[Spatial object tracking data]
:::
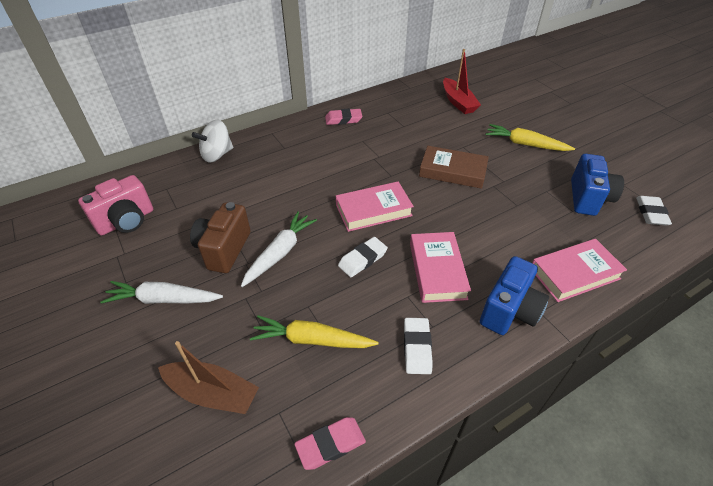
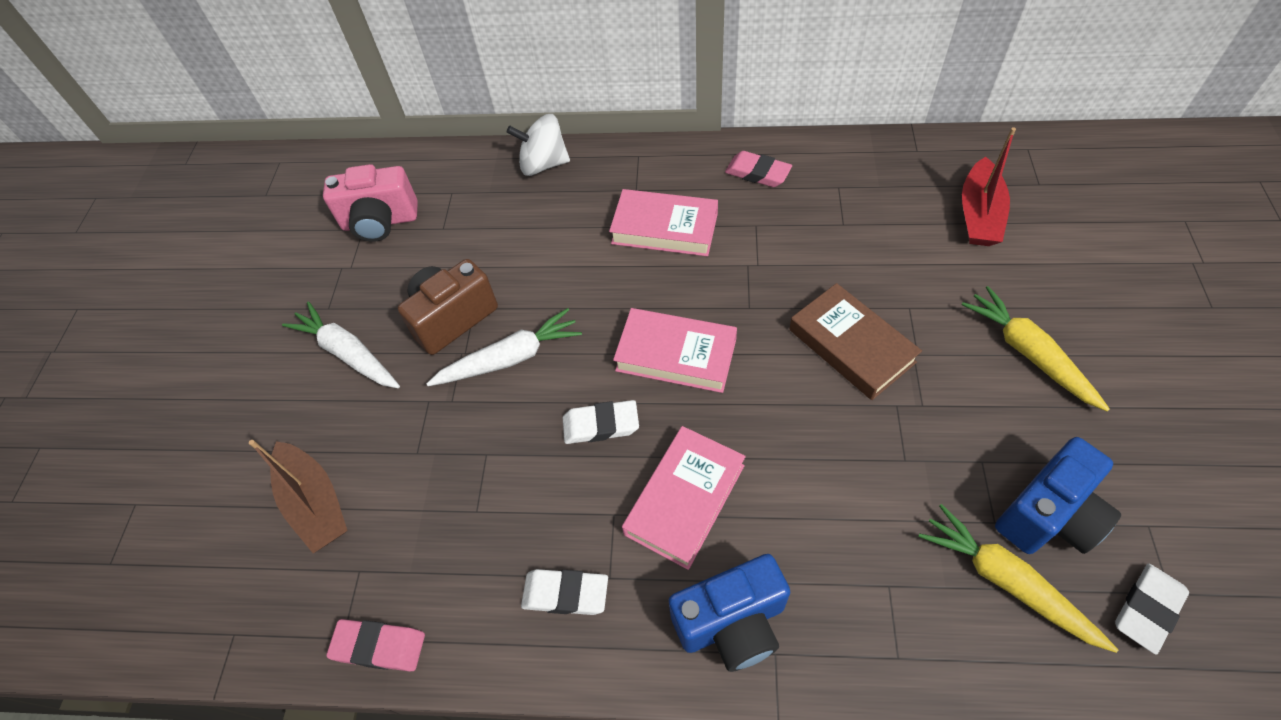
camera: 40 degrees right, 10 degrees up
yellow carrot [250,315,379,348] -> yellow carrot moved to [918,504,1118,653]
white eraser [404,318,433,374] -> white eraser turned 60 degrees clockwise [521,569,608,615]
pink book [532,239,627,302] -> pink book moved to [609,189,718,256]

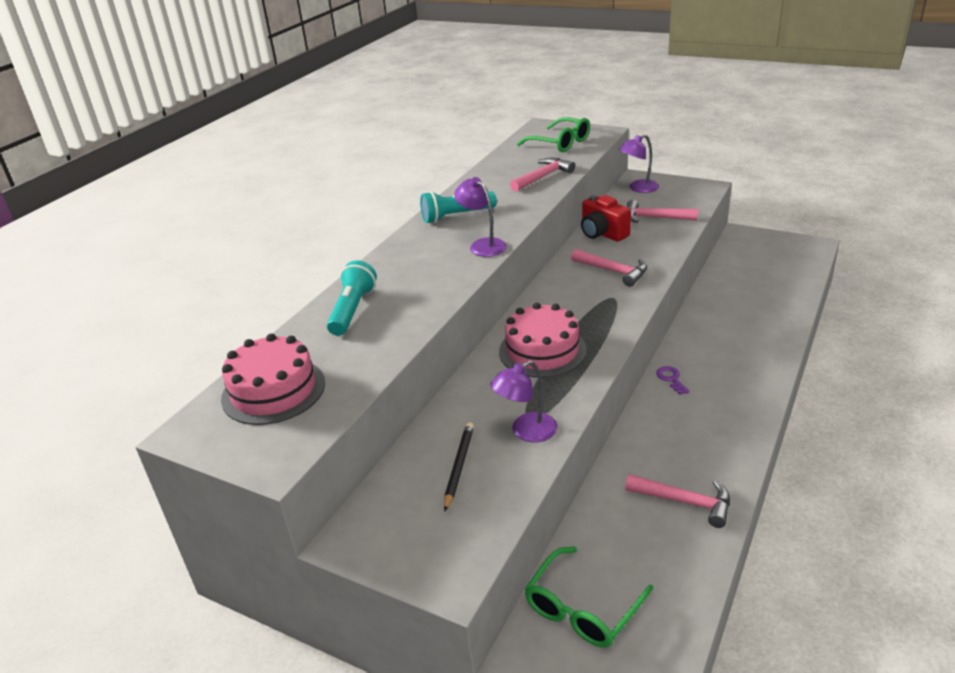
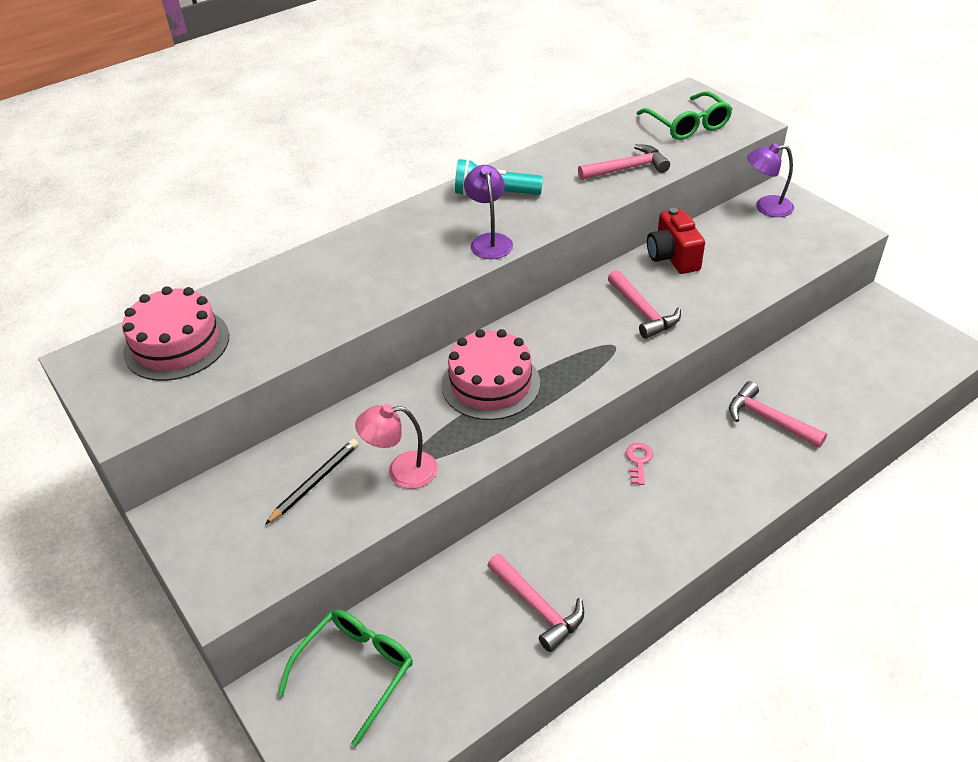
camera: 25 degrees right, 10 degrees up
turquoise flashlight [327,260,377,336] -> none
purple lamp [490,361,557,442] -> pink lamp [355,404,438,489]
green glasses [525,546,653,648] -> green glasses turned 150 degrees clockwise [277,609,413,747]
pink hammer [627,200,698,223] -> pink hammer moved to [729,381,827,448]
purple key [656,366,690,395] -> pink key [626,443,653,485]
:::
Instructions for the task:
An exact copy of all the entries is required, and it must contain no pictures.

Response area:
camera: 40 degrees right, 10 degrees up
yellow carrot [250,315,379,348] -> yellow carrot moved to [918,504,1118,653]
white eraser [404,318,433,374] -> white eraser turned 60 degrees clockwise [521,569,608,615]
pink book [532,239,627,302] -> pink book moved to [609,189,718,256]

camera: 25 degrees right, 10 degrees up
turquoise flashlight [327,260,377,336] -> none
purple lamp [490,361,557,442] -> pink lamp [355,404,438,489]
green glasses [525,546,653,648] -> green glasses turned 150 degrees clockwise [277,609,413,747]
pink hammer [627,200,698,223] -> pink hammer moved to [729,381,827,448]
purple key [656,366,690,395] -> pink key [626,443,653,485]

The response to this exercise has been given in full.